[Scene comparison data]
_ _ _ _ _ _ _

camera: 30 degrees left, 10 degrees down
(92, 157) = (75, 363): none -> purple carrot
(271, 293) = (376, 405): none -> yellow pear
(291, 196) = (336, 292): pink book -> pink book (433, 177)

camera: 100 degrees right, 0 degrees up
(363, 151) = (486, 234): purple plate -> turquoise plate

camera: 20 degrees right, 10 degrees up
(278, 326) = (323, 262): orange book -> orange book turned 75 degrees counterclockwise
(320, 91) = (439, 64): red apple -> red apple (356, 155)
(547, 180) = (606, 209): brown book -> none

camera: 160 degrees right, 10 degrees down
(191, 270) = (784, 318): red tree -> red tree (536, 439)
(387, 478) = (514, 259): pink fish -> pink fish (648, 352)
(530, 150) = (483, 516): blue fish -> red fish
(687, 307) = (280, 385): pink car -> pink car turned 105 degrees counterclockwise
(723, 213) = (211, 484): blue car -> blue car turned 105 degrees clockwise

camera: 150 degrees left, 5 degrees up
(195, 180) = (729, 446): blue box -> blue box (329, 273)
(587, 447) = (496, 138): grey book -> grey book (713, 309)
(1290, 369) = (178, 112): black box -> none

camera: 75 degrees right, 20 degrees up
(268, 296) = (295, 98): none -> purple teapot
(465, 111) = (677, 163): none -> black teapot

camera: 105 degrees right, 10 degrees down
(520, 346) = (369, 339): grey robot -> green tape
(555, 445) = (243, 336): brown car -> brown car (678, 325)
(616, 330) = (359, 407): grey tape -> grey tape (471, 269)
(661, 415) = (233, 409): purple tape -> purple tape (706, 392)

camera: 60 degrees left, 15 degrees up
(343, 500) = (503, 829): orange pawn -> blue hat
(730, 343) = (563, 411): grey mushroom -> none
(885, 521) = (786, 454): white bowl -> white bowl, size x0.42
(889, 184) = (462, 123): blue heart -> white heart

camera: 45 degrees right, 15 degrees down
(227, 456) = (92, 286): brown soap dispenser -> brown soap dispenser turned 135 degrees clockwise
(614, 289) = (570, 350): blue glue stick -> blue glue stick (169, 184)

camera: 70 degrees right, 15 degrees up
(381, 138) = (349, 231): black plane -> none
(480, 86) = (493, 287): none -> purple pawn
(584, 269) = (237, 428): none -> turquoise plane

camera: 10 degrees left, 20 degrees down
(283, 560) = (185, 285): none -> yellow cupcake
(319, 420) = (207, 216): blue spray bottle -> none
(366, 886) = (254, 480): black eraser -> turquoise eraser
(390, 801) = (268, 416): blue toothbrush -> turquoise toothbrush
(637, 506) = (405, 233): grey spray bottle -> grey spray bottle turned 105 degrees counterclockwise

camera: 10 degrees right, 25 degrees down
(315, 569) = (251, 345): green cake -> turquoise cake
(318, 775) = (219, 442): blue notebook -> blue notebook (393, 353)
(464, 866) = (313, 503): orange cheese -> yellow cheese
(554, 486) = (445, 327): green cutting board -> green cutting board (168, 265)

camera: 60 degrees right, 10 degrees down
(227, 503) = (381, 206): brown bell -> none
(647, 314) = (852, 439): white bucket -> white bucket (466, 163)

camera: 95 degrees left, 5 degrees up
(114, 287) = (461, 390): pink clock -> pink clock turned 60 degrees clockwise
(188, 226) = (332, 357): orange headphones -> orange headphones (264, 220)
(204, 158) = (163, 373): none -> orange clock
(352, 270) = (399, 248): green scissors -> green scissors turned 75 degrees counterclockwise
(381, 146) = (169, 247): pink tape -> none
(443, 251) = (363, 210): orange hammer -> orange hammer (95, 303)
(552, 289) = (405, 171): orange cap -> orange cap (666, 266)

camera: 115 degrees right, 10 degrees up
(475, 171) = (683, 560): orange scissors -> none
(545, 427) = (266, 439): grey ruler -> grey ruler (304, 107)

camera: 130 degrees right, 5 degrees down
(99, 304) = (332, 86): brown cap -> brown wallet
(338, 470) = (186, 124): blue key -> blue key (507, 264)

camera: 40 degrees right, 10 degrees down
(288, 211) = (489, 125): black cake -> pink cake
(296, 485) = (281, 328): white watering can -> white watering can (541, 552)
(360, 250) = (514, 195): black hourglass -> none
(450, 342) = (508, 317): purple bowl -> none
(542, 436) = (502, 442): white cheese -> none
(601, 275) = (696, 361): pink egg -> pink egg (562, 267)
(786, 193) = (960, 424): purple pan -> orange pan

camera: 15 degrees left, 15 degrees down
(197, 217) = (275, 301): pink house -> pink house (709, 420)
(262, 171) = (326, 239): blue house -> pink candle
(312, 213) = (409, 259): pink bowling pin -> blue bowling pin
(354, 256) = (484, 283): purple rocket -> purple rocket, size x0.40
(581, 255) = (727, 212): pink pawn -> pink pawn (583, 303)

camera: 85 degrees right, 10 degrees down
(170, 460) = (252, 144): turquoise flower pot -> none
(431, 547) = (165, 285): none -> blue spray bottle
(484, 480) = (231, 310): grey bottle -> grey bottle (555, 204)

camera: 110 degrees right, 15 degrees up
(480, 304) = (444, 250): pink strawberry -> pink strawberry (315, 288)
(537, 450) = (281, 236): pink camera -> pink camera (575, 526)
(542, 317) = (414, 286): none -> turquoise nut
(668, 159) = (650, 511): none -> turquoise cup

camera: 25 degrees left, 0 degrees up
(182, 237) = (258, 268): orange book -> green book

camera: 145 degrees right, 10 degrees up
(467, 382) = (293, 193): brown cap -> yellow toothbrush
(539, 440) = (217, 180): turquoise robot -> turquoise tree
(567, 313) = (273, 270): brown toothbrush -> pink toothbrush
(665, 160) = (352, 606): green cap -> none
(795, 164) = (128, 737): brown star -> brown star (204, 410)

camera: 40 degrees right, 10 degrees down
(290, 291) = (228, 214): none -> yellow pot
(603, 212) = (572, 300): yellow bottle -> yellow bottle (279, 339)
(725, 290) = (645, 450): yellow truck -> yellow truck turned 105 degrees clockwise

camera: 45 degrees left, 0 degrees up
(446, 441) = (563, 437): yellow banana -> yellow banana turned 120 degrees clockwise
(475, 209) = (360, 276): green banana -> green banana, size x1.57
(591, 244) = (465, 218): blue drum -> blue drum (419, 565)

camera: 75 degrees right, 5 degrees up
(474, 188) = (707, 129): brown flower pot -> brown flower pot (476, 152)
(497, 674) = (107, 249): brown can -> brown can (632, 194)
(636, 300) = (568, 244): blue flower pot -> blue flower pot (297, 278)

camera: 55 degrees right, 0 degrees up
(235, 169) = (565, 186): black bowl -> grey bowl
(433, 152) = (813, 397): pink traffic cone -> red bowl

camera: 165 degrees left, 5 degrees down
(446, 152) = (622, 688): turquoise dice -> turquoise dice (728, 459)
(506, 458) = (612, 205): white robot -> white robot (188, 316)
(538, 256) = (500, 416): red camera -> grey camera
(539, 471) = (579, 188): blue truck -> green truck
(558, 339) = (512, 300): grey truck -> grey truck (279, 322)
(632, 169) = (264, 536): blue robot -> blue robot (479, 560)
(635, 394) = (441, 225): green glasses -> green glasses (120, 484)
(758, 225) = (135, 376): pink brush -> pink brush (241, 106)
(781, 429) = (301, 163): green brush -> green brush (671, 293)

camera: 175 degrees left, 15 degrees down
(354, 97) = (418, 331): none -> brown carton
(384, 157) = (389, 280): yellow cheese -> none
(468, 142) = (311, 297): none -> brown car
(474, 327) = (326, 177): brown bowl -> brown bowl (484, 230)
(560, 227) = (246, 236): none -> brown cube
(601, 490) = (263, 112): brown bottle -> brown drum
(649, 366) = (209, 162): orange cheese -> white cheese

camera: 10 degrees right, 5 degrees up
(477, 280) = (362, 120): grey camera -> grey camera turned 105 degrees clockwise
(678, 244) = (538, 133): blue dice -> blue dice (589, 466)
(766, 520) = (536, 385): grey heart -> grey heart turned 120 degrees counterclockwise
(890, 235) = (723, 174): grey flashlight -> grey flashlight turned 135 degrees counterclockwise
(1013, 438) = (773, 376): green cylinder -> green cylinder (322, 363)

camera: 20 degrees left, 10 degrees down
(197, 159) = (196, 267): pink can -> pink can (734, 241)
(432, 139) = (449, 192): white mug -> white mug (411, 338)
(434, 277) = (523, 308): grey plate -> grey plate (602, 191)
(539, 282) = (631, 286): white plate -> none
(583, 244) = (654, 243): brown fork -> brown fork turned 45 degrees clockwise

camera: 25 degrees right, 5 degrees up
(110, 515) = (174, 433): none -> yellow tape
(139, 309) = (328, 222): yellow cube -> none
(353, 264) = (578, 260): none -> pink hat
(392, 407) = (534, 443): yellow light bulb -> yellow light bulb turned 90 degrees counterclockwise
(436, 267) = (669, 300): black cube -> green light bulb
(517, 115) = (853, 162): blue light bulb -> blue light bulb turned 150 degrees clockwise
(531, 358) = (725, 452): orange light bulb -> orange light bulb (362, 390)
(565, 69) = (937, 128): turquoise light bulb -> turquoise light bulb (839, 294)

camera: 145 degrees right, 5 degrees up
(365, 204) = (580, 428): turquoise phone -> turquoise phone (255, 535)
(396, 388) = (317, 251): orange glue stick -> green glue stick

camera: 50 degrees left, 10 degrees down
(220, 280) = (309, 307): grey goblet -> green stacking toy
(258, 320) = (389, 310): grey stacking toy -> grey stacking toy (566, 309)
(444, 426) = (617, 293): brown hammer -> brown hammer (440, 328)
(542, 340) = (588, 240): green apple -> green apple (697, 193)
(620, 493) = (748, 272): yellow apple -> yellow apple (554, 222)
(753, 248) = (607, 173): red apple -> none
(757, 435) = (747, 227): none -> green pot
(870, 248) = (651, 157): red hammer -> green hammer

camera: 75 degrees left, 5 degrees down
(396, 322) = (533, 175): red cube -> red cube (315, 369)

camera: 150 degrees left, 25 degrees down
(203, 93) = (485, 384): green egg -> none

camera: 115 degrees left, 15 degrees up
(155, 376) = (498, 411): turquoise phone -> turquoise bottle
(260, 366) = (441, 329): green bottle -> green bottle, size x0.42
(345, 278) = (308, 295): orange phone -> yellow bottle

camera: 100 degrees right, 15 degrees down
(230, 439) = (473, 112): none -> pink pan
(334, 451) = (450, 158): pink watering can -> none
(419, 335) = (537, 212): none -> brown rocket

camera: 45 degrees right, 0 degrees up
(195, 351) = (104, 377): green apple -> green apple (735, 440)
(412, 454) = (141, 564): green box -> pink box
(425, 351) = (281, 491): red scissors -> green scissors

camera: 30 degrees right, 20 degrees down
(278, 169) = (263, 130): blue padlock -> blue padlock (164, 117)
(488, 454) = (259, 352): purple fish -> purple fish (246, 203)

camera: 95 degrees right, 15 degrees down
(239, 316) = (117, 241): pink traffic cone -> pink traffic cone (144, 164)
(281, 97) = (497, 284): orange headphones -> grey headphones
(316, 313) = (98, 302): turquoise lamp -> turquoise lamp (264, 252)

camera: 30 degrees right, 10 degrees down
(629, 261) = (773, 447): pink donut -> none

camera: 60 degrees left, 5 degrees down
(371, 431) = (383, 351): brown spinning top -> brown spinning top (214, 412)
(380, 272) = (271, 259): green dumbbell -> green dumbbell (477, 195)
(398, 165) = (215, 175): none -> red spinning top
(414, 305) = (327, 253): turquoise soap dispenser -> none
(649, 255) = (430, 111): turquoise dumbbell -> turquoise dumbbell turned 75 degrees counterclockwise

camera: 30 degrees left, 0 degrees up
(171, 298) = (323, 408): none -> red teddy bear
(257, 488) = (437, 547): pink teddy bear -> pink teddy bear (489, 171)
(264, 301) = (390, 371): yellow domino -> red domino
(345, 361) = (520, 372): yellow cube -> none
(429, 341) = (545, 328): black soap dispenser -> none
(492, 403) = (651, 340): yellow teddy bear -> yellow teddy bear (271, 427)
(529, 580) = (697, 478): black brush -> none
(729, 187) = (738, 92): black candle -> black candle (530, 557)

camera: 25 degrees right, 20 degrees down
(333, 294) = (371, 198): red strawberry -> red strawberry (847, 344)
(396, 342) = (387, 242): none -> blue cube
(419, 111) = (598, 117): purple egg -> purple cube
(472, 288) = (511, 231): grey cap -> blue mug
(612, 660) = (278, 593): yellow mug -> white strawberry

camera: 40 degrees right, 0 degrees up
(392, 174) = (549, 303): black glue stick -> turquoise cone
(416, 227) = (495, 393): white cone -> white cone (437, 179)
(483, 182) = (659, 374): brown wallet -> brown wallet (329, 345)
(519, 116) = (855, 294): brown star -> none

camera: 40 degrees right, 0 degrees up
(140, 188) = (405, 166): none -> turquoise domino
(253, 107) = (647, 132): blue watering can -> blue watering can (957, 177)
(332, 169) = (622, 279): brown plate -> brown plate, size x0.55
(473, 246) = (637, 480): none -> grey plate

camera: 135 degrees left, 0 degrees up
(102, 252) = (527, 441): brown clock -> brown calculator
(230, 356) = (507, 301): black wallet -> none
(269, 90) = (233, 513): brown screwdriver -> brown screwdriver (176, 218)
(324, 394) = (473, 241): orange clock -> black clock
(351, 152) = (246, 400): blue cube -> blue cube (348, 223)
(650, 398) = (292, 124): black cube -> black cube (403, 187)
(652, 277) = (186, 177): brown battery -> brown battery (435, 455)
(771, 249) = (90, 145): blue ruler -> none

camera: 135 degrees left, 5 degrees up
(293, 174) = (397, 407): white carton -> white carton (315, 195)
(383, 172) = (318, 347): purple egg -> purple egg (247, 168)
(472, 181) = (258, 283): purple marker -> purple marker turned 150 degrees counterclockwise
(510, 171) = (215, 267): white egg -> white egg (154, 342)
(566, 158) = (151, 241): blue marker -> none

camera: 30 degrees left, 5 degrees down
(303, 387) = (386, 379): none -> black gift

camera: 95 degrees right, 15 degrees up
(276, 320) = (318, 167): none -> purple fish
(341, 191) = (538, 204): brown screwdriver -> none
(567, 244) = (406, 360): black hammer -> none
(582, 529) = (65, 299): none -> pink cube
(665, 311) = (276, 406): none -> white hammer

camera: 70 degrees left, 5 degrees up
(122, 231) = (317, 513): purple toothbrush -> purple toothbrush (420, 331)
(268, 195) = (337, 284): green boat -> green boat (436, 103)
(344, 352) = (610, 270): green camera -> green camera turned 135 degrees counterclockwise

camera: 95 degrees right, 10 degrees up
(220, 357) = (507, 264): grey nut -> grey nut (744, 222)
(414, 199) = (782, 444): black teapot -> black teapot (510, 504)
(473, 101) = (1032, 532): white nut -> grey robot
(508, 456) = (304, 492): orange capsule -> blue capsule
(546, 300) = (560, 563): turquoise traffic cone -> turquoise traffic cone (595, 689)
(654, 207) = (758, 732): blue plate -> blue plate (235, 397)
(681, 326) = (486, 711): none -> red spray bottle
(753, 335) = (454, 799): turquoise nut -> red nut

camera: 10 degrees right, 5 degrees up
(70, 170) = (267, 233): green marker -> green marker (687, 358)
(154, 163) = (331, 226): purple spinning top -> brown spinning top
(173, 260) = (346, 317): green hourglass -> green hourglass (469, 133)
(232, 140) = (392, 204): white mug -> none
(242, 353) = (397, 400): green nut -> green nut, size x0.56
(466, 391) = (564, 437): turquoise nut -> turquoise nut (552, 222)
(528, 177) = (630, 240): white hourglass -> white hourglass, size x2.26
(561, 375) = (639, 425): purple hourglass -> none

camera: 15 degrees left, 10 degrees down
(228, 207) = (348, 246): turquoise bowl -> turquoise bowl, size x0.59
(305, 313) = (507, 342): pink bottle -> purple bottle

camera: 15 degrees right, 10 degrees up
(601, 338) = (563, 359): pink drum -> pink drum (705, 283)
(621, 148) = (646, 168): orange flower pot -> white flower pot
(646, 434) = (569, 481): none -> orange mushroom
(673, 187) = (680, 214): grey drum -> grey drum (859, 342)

_ _ _ _ _ _ _

= Task goal =
Go through the lines above. Select every one that has the string "headphones".

= Written response =
(188, 226) = (332, 357): orange headphones -> orange headphones (264, 220)
(281, 97) = (497, 284): orange headphones -> grey headphones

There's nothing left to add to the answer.